▶ _Work order_
In the entries below, begin at the line that has "grey cutting board: none", stop after the line that has "orange ruler: [197,377,287,437]", and output those lines exactly with no pictures.

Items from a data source
•••••

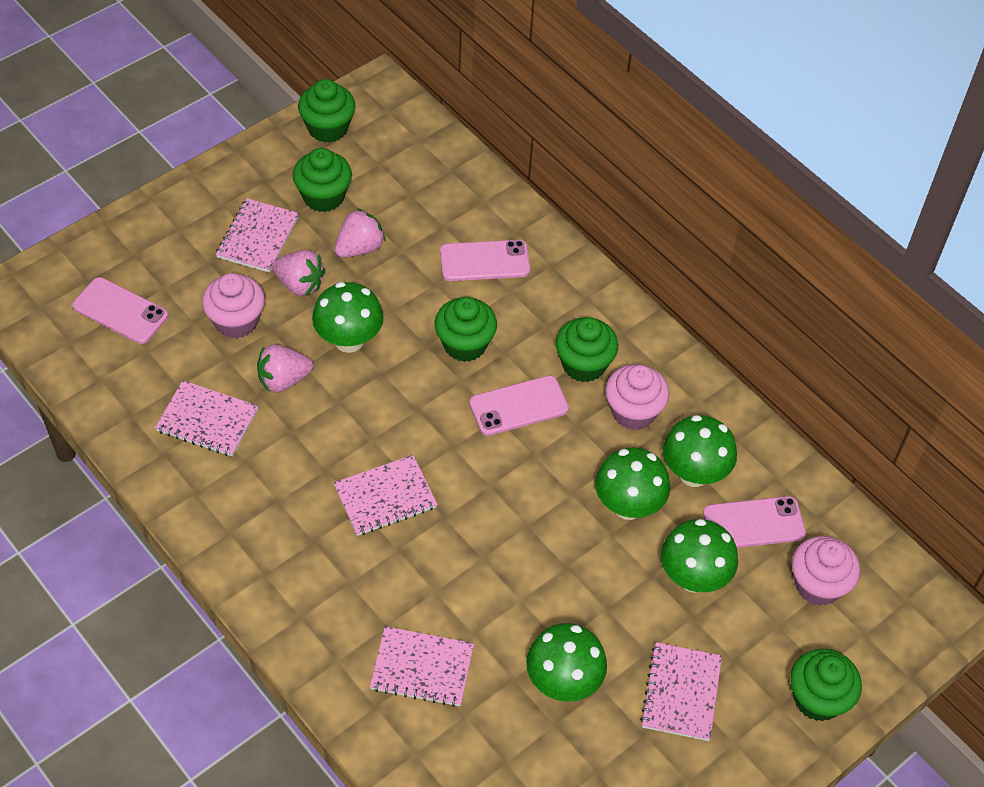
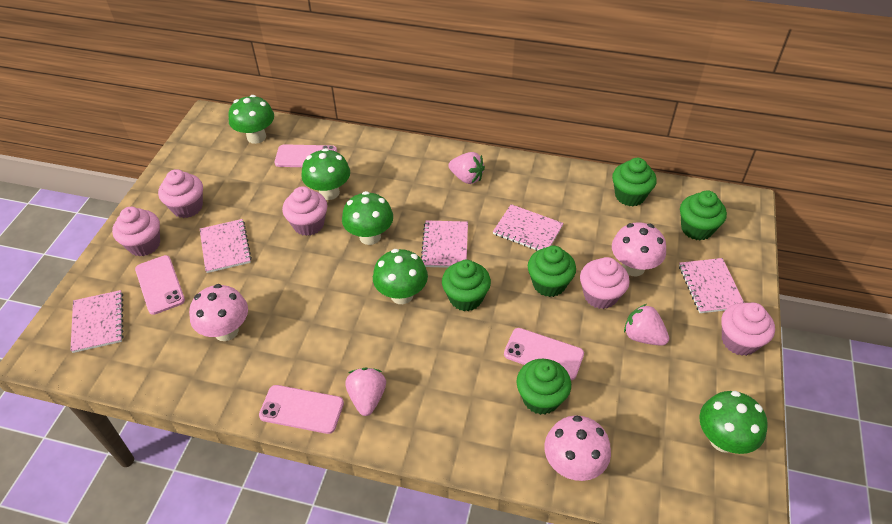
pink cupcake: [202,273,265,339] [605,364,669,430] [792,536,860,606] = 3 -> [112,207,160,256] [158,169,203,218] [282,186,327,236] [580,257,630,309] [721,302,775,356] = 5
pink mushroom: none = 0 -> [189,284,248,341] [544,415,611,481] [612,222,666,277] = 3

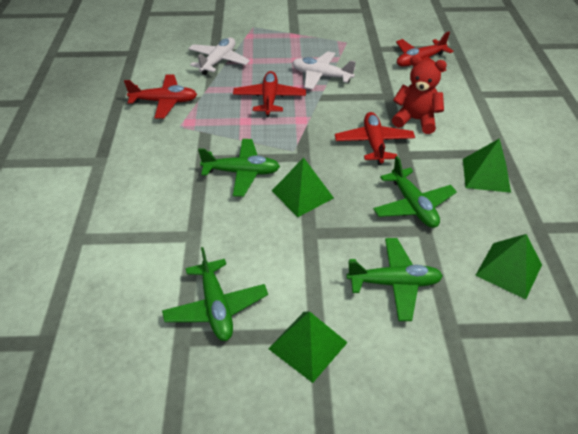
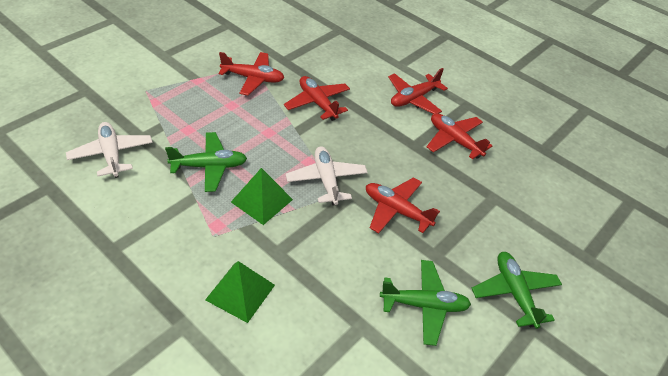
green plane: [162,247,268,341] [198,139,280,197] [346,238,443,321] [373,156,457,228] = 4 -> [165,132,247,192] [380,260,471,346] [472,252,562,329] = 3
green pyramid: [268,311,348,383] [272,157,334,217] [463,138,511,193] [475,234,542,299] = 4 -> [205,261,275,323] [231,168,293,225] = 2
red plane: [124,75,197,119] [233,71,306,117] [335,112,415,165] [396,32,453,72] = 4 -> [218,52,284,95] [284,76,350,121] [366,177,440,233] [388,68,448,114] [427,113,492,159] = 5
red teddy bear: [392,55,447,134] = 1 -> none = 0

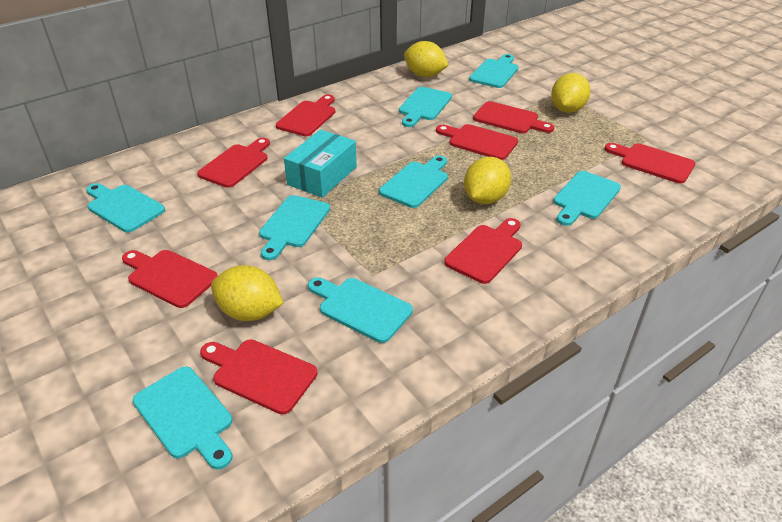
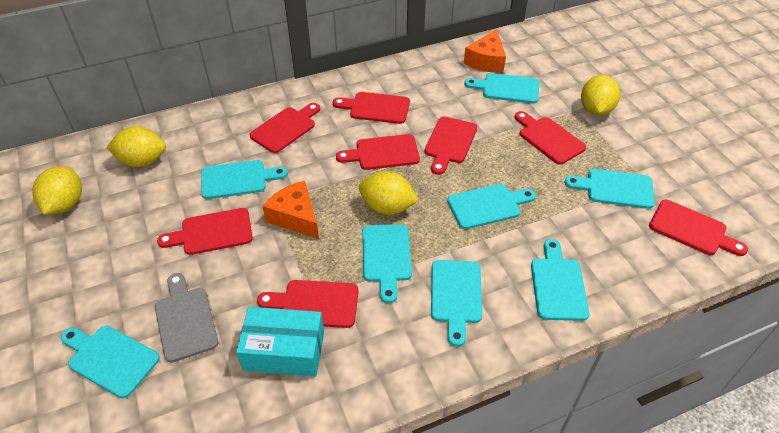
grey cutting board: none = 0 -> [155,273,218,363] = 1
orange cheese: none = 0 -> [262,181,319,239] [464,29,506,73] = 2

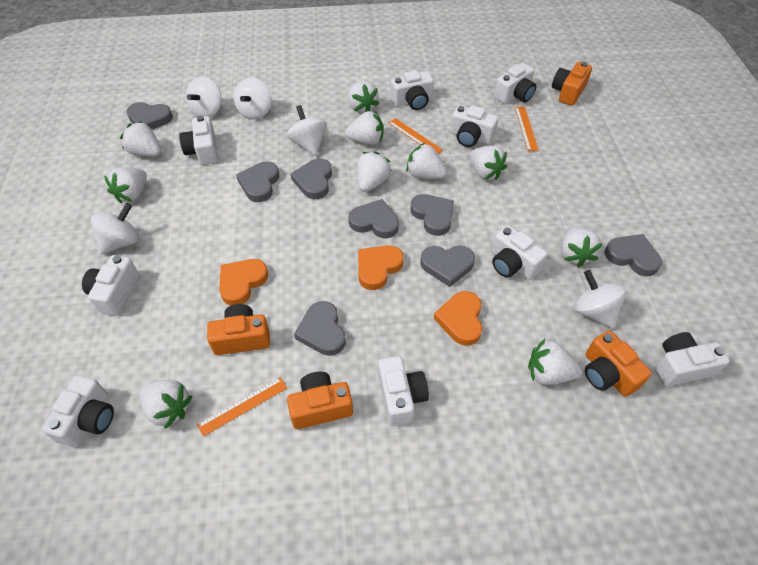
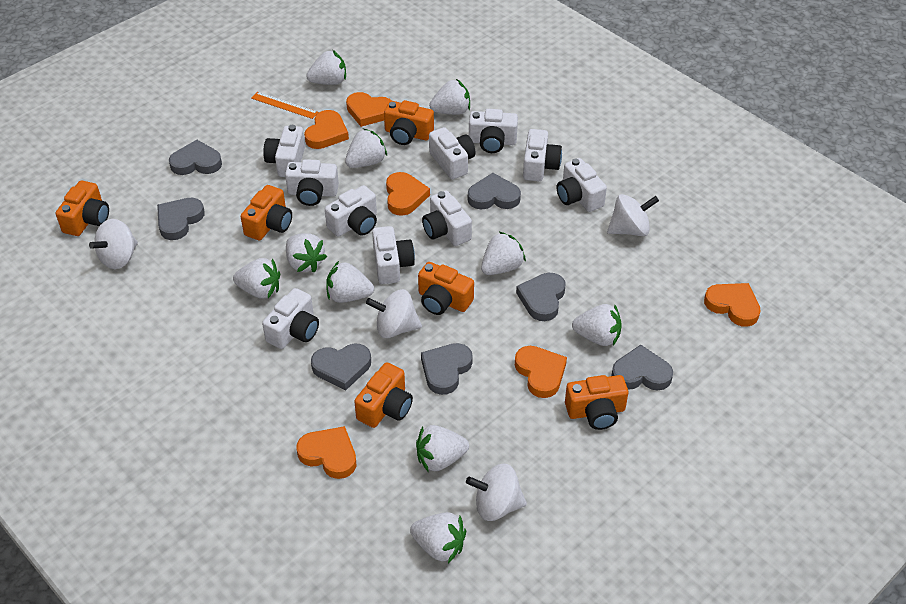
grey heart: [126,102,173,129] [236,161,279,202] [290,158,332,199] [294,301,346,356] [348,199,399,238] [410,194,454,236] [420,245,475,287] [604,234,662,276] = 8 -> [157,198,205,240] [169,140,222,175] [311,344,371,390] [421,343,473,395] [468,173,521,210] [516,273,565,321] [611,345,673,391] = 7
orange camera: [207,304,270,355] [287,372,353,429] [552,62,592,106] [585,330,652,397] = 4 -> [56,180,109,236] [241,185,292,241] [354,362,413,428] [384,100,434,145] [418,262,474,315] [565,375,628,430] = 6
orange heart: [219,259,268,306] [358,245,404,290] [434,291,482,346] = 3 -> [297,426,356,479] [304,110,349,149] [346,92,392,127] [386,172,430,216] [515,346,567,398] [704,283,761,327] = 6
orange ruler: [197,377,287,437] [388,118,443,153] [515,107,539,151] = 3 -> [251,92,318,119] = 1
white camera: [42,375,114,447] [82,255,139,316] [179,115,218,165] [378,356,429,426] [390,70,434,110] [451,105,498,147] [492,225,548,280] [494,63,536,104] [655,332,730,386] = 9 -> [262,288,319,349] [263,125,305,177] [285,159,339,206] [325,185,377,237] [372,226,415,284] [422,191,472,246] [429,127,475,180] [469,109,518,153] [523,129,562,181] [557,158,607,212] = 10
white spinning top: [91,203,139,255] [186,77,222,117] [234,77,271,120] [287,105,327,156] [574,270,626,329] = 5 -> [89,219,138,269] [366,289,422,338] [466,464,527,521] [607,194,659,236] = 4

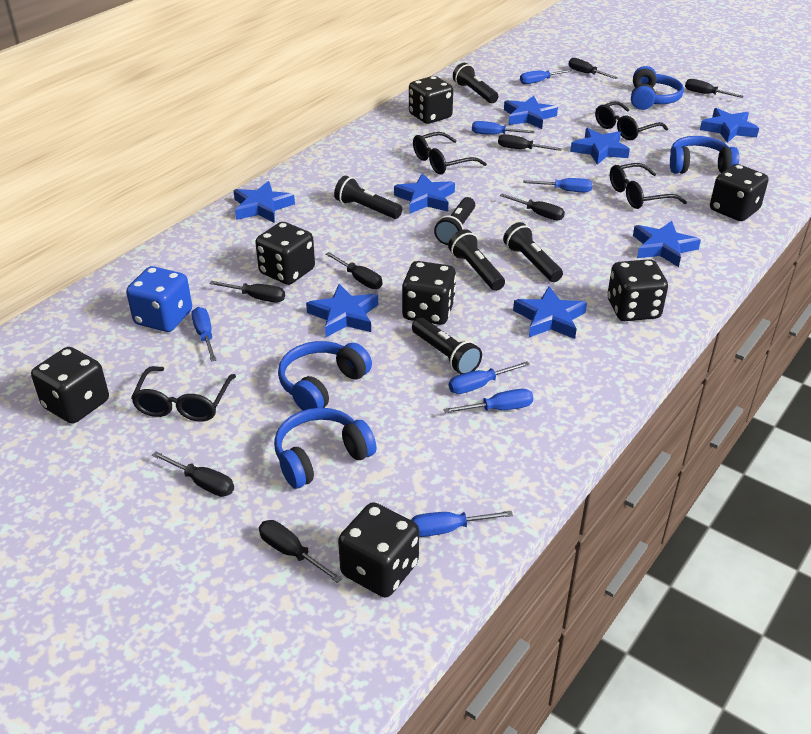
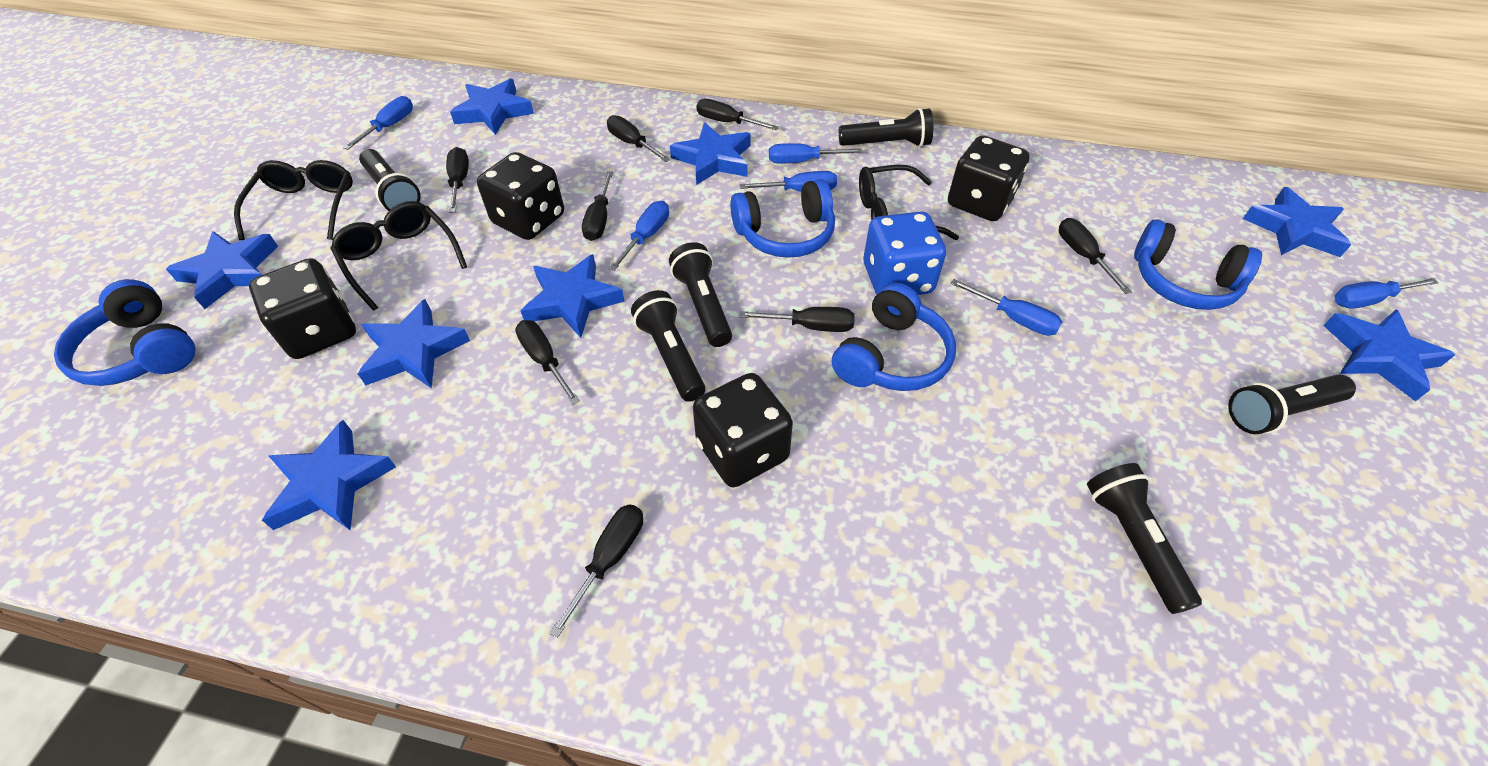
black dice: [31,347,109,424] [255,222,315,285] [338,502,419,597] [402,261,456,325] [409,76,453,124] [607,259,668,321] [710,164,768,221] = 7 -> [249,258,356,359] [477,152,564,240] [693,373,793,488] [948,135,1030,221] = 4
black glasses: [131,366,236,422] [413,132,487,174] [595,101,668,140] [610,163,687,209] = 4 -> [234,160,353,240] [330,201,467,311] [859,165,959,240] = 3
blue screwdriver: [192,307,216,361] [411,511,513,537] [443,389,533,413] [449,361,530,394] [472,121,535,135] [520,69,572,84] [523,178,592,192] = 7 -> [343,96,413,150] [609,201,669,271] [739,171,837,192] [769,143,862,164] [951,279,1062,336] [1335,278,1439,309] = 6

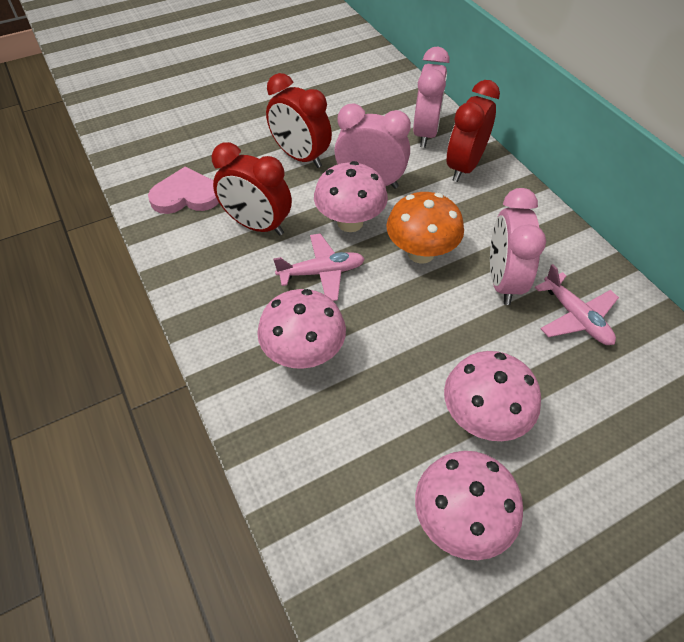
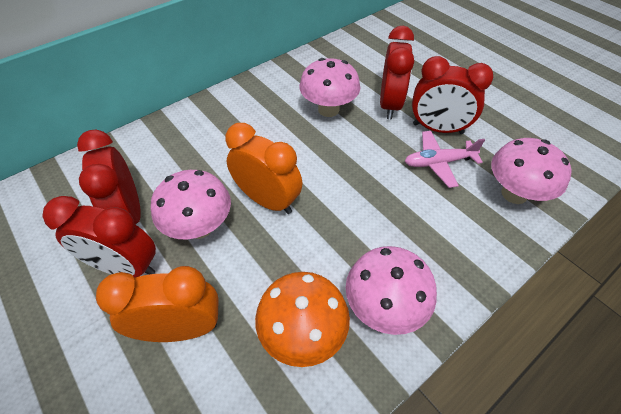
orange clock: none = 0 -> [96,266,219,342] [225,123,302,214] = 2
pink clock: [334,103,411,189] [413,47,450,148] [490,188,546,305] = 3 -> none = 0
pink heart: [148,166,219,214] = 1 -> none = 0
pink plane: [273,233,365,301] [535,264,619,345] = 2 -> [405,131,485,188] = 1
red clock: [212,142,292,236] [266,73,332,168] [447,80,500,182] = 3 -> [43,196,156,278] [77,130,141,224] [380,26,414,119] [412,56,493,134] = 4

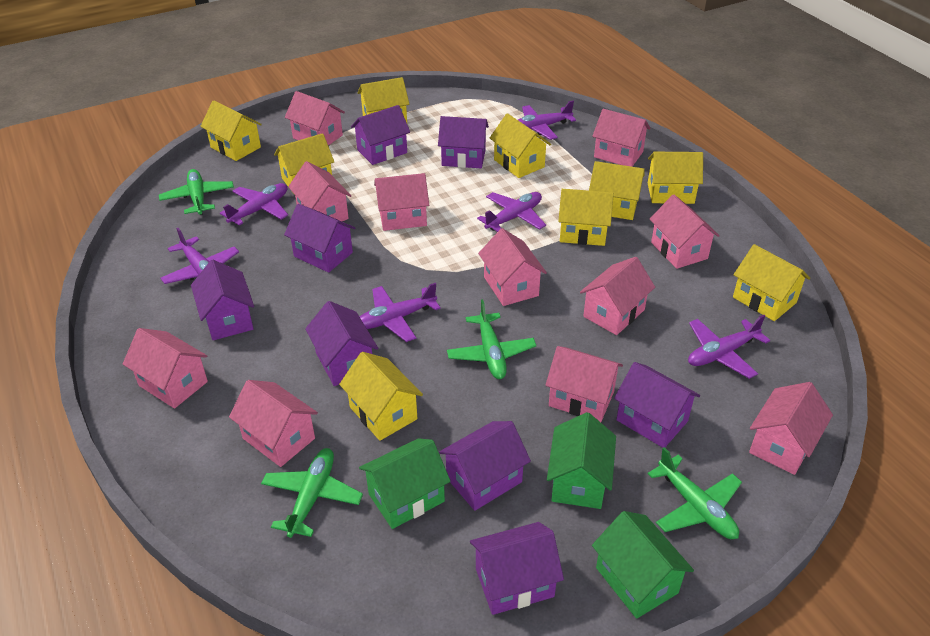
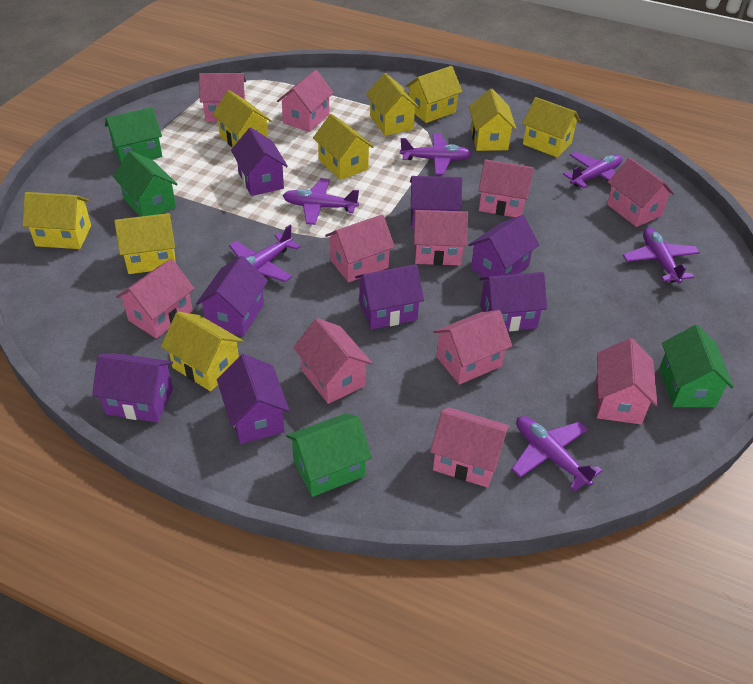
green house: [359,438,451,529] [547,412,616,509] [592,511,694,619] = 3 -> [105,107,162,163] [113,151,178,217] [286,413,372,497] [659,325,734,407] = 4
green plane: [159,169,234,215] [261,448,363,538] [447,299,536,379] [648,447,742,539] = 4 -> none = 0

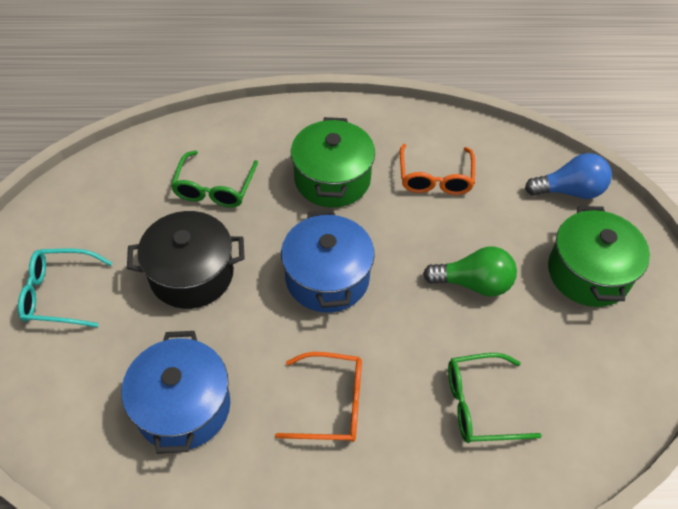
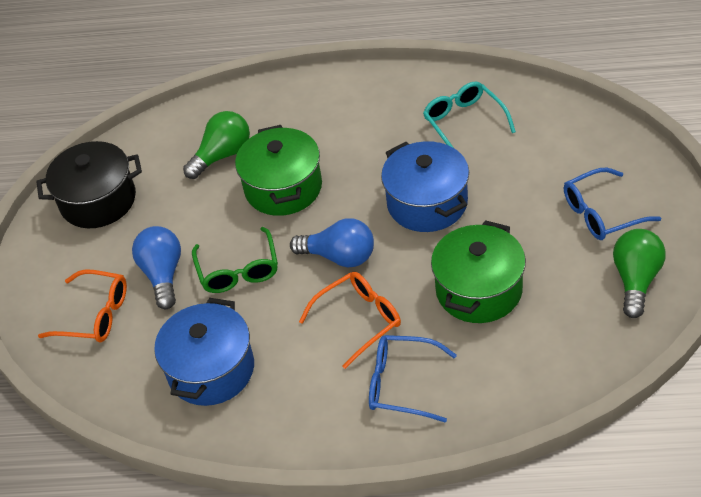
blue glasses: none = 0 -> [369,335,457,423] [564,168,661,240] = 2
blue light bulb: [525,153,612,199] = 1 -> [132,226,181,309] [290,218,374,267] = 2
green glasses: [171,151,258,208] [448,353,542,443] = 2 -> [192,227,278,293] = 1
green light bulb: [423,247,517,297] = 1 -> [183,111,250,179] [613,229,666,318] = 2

•••••

▶ _Task response_
grey cutting board: none = 0 -> [155,273,218,363] = 1
orange cheese: none = 0 -> [262,181,319,239] [464,29,506,73] = 2

grey heart: [126,102,173,129] [236,161,279,202] [290,158,332,199] [294,301,346,356] [348,199,399,238] [410,194,454,236] [420,245,475,287] [604,234,662,276] = 8 -> [157,198,205,240] [169,140,222,175] [311,344,371,390] [421,343,473,395] [468,173,521,210] [516,273,565,321] [611,345,673,391] = 7
orange camera: [207,304,270,355] [287,372,353,429] [552,62,592,106] [585,330,652,397] = 4 -> [56,180,109,236] [241,185,292,241] [354,362,413,428] [384,100,434,145] [418,262,474,315] [565,375,628,430] = 6
orange heart: [219,259,268,306] [358,245,404,290] [434,291,482,346] = 3 -> [297,426,356,479] [304,110,349,149] [346,92,392,127] [386,172,430,216] [515,346,567,398] [704,283,761,327] = 6
orange ruler: [197,377,287,437] [388,118,443,153] [515,107,539,151] = 3 -> [251,92,318,119] = 1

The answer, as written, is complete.